YOUR ASSIGNMENT: If a line in the records below contains the word "degrees", return that line.

Start of RECORDS FOR THIS TASK

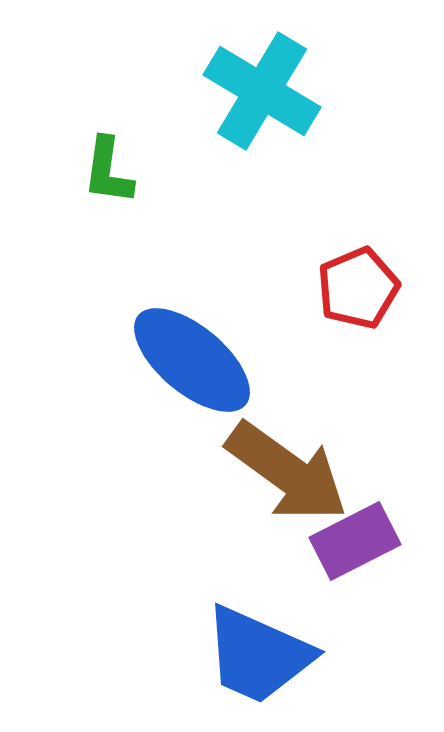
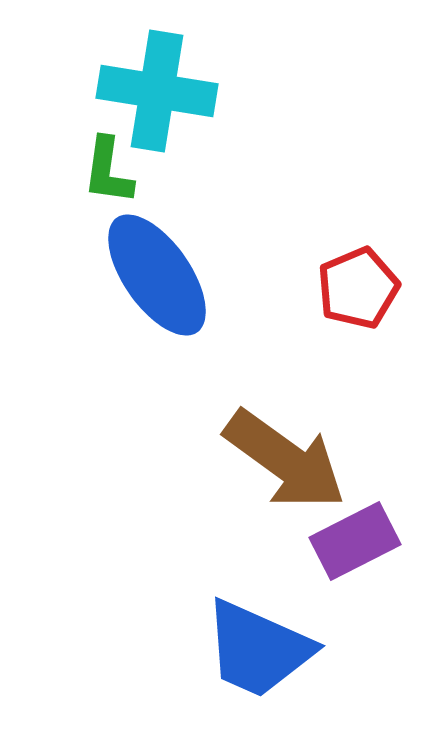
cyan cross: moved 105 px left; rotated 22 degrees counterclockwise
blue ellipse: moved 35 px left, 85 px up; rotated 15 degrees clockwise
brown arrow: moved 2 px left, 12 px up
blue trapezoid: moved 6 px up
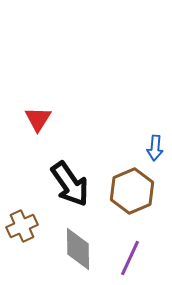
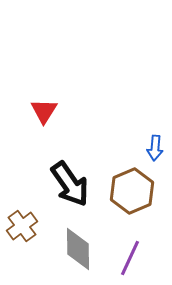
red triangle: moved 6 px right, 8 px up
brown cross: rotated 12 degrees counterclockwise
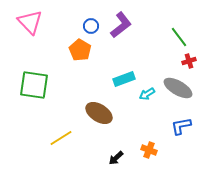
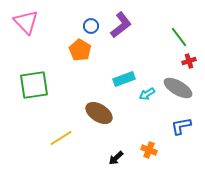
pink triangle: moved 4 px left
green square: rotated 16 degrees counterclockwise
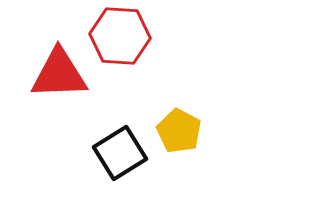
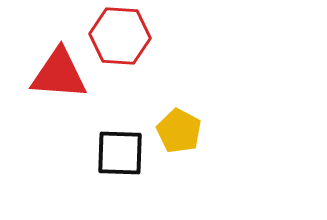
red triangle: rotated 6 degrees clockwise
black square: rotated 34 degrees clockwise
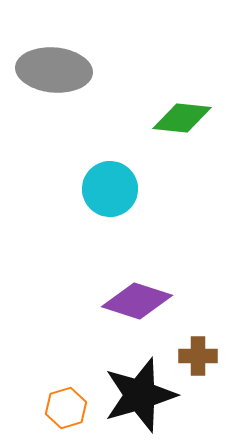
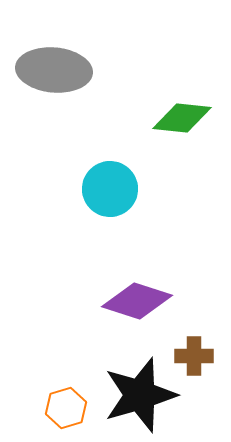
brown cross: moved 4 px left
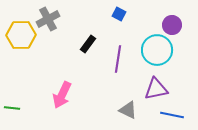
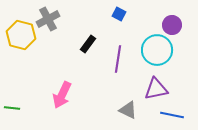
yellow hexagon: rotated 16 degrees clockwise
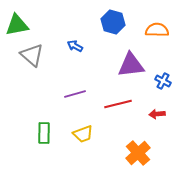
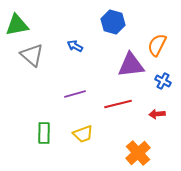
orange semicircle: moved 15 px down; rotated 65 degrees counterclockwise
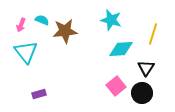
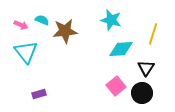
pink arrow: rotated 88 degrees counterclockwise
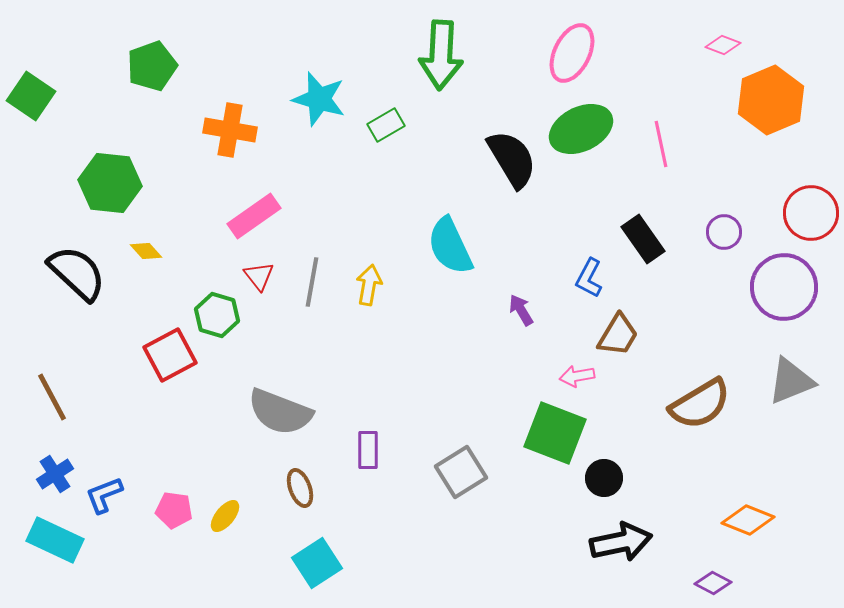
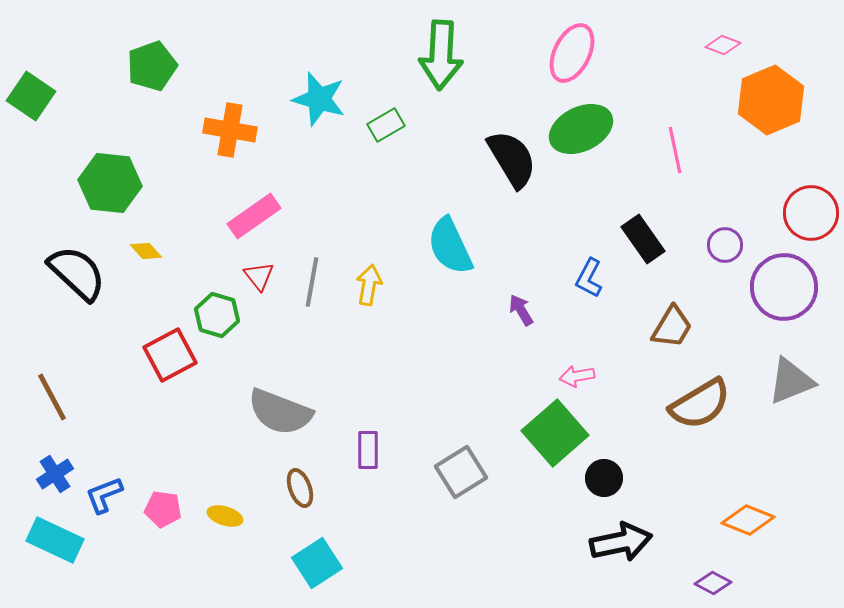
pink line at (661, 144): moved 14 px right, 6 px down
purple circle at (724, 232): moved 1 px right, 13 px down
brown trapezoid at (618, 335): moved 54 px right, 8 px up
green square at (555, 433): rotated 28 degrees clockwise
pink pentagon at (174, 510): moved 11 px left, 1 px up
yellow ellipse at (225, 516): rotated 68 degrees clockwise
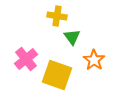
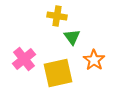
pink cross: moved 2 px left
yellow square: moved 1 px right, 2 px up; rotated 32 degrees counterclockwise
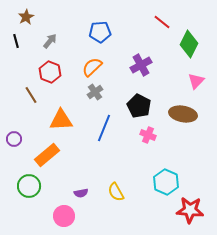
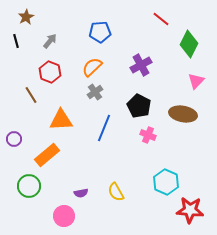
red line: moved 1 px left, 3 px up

End of RECORDS FOR THIS TASK

SOLUTION FOR THIS PROBLEM:
cyan cross: moved 105 px left; rotated 22 degrees counterclockwise
blue ellipse: moved 35 px left, 85 px up; rotated 15 degrees clockwise
brown cross: rotated 12 degrees counterclockwise
green square: rotated 16 degrees counterclockwise
red triangle: rotated 6 degrees clockwise
black square: rotated 34 degrees clockwise
yellow hexagon: rotated 16 degrees clockwise
orange semicircle: moved 15 px down; rotated 65 degrees counterclockwise
pink arrow: rotated 88 degrees counterclockwise
green square at (555, 433): rotated 28 degrees clockwise
yellow ellipse at (225, 516): rotated 68 degrees clockwise
yellow square: moved 1 px right, 2 px up; rotated 32 degrees counterclockwise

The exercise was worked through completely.